TASK BRIEF:
Among the entries, which lines carry the string "left"? Copy each of them.

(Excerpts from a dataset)
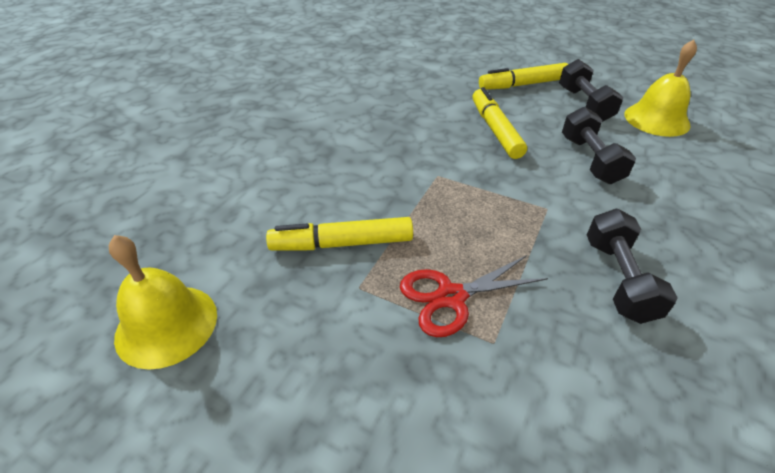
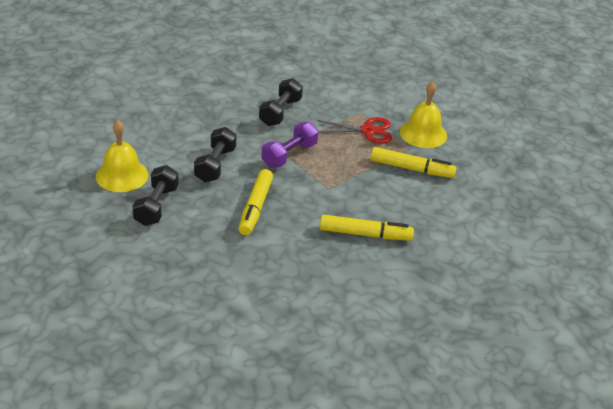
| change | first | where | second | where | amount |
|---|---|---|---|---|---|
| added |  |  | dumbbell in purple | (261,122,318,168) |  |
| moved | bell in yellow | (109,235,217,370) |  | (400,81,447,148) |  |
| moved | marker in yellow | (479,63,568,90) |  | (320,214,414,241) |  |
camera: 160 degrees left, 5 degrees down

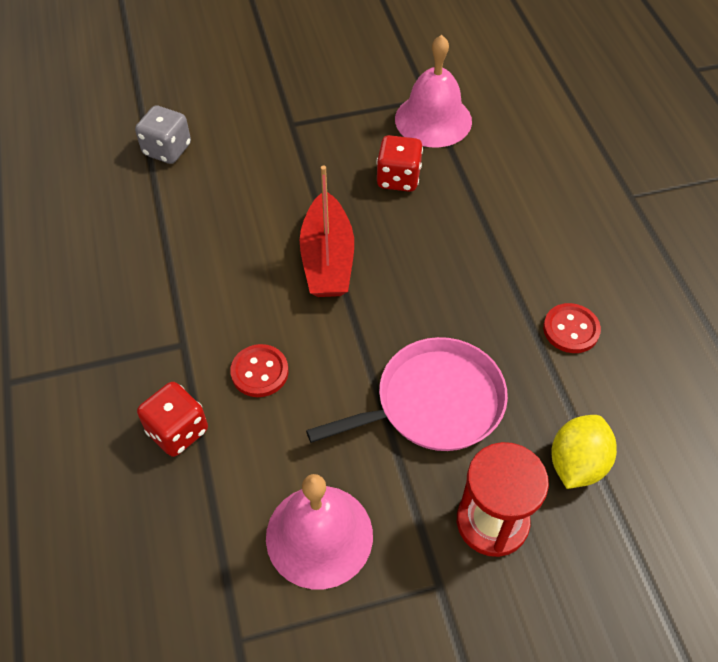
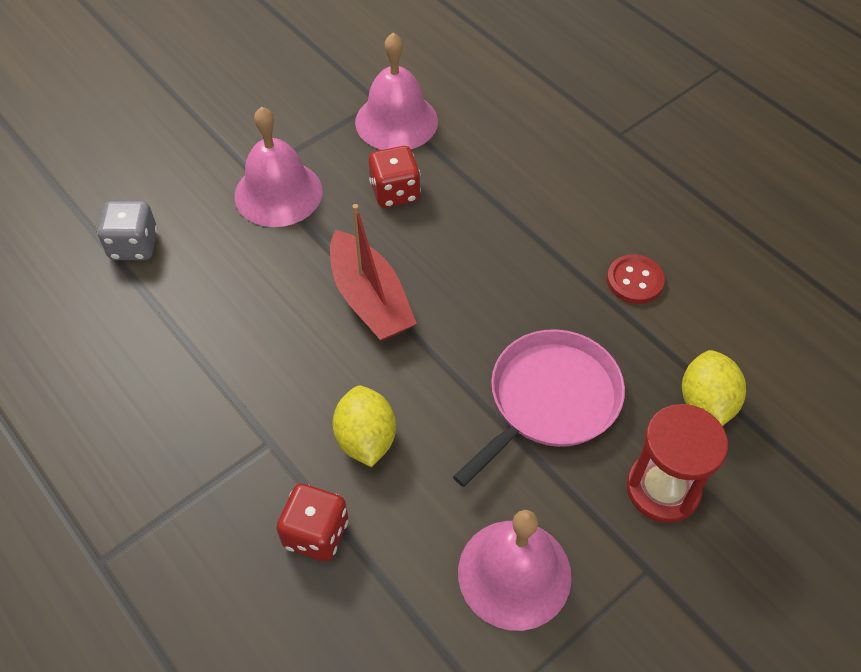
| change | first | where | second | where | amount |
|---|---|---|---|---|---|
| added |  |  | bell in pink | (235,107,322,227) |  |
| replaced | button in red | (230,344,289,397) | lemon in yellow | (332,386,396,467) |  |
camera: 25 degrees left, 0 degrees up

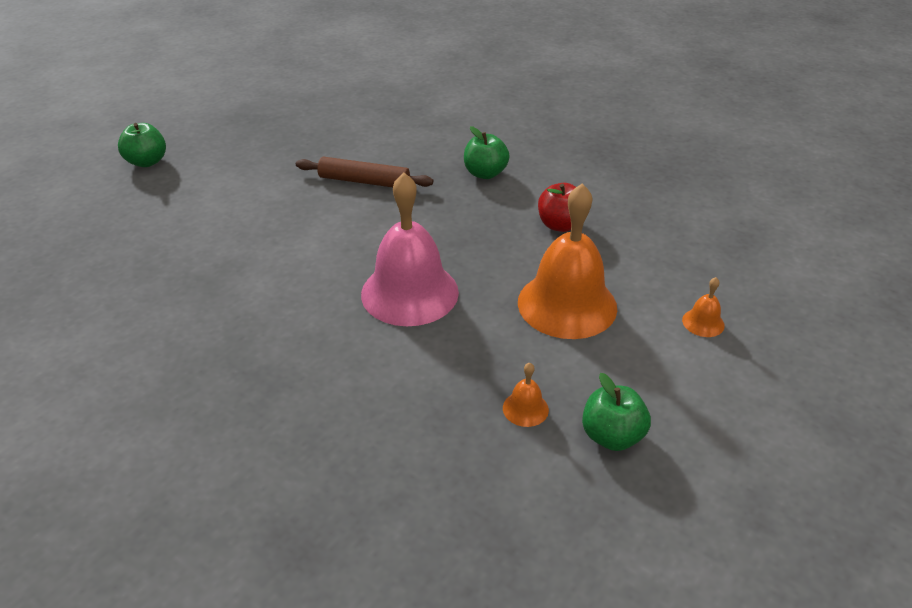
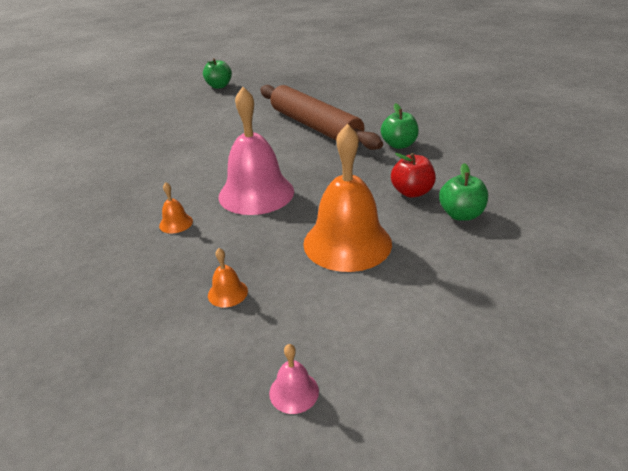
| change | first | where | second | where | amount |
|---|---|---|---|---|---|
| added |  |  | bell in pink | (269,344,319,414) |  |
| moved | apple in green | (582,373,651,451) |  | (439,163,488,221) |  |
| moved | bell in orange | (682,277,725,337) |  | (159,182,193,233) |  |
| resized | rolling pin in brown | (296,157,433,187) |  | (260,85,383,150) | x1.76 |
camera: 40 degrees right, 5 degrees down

EXERCISE ANSWER:
camera: 160 degrees left, 5 degrees down
camera: 25 degrees left, 0 degrees up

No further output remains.